§ **Problem requirements**:
Where a line below holds the string "parking", copy that line.

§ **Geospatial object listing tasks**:
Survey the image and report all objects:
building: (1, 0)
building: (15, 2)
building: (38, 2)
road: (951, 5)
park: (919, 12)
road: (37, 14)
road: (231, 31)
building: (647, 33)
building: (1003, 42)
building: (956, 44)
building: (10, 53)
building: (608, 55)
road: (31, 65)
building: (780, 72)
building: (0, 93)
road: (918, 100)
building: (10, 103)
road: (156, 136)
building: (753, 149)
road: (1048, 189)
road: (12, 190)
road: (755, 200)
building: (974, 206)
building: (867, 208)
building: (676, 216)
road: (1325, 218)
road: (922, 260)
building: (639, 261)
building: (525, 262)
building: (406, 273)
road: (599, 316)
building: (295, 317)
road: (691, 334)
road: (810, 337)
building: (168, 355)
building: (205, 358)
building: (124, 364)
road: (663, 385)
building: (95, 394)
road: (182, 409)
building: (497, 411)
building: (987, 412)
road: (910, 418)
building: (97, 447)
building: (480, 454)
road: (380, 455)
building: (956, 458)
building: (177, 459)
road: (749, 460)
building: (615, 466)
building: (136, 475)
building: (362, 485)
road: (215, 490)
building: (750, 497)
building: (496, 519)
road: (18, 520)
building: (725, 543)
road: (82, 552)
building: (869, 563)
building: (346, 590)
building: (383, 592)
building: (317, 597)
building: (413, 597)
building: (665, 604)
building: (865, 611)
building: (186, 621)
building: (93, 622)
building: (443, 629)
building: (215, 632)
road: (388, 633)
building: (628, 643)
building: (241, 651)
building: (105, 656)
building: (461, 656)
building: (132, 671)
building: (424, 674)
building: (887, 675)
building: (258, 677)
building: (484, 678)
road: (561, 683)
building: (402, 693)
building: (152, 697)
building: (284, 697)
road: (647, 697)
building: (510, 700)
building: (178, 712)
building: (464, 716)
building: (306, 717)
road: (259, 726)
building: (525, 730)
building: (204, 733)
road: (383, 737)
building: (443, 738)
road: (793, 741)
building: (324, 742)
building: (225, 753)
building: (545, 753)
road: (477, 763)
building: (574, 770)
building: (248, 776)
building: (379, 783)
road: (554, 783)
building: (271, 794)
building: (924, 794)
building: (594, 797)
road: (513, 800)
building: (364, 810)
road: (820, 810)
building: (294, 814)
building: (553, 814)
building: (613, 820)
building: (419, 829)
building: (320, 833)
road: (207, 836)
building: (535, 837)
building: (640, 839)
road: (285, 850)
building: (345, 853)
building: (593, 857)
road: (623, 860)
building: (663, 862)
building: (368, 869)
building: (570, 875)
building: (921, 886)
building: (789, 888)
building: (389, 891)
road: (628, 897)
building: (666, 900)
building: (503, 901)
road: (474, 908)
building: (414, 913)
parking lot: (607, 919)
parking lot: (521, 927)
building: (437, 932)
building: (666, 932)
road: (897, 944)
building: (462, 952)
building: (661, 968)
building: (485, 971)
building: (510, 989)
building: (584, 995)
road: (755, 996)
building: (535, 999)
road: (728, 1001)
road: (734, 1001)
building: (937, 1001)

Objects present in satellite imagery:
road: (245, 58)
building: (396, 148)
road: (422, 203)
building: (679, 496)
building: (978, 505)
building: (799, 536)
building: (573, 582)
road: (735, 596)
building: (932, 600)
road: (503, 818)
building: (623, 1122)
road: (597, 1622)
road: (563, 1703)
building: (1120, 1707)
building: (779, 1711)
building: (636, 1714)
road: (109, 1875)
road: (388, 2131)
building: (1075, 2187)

--

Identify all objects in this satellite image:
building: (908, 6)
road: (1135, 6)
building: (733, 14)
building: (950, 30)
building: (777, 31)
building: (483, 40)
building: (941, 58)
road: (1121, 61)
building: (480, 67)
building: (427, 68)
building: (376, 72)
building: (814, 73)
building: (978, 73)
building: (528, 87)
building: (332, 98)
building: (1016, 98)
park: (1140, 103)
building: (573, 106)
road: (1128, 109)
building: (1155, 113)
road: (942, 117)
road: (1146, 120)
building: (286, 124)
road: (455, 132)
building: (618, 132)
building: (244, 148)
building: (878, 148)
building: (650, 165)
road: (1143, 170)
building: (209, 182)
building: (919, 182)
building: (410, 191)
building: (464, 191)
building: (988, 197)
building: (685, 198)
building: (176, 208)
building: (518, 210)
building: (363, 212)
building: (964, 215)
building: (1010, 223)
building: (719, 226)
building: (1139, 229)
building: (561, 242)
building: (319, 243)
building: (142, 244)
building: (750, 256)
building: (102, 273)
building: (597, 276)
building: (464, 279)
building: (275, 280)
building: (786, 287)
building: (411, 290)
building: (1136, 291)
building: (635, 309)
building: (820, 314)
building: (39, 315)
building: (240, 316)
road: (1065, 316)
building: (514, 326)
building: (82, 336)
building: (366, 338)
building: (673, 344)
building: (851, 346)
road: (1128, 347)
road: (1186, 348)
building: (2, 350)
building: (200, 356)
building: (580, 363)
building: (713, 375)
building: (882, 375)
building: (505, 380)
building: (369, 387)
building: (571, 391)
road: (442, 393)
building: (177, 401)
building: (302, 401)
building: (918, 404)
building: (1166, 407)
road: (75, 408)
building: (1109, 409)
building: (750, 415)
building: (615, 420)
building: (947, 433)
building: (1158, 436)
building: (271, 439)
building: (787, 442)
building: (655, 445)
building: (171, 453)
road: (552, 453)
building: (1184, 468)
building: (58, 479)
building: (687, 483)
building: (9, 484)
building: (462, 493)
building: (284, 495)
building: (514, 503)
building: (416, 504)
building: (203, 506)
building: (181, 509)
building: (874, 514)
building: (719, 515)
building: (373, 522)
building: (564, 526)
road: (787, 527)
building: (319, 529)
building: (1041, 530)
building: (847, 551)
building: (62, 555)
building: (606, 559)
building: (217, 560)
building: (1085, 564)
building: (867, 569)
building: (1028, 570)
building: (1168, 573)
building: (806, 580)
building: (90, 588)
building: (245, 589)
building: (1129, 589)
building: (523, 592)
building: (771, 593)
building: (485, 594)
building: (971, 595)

§ **Response**:
parking lot: (607, 919)
parking lot: (521, 927)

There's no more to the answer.